▶ **What you will do**
Your output should be an exact copy of the records, with no pictures in it.

▶ **Data shown**
Content starts

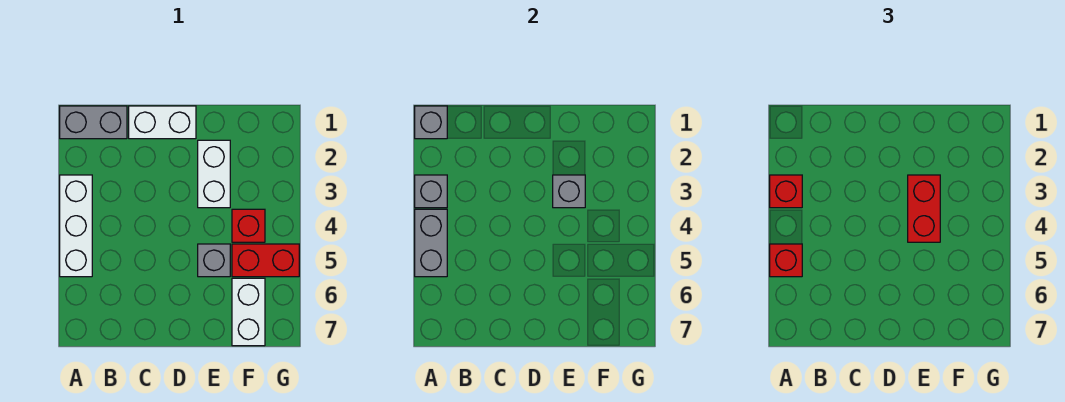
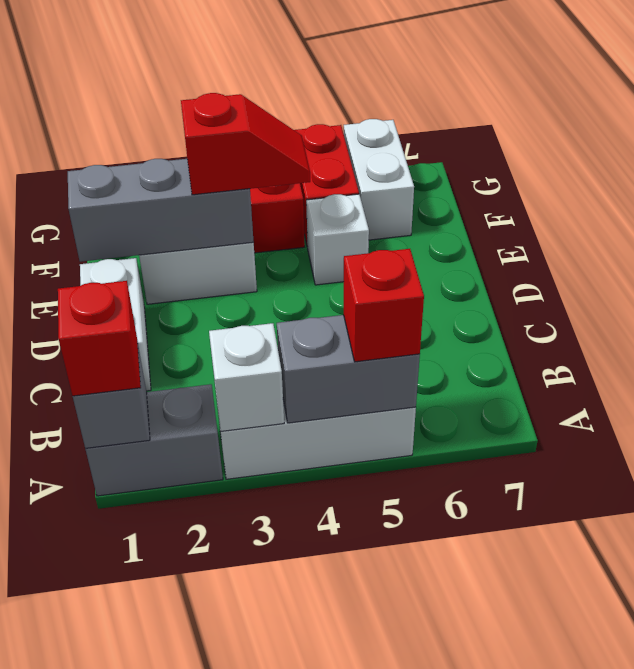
grey brick A1:B1 level 1 -> grey brick A1:A2 level 1
grey brick A3 level 2 -> white brick A3 level 2
red brick A3 level 3 -> red brick A1 level 3
grey brick E3 level 2 -> grey brick E1:E3 level 2
red brick E3:E4 level 3 -> red slope E3:E4 level 3 top 3
grey brick E5 level 1 -> white brick E5 level 1
white brick F6:F7 level 1 -> white brick F6:G6 level 1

Content ends

▶ **Result for this exercise**
grey brick A1:B1 level 1 -> grey brick A1:A2 level 1
grey brick A3 level 2 -> white brick A3 level 2
red brick A3 level 3 -> red brick A1 level 3
grey brick E3 level 2 -> grey brick E1:E3 level 2
red brick E3:E4 level 3 -> red slope E3:E4 level 3 top 3
grey brick E5 level 1 -> white brick E5 level 1
white brick F6:F7 level 1 -> white brick F6:G6 level 1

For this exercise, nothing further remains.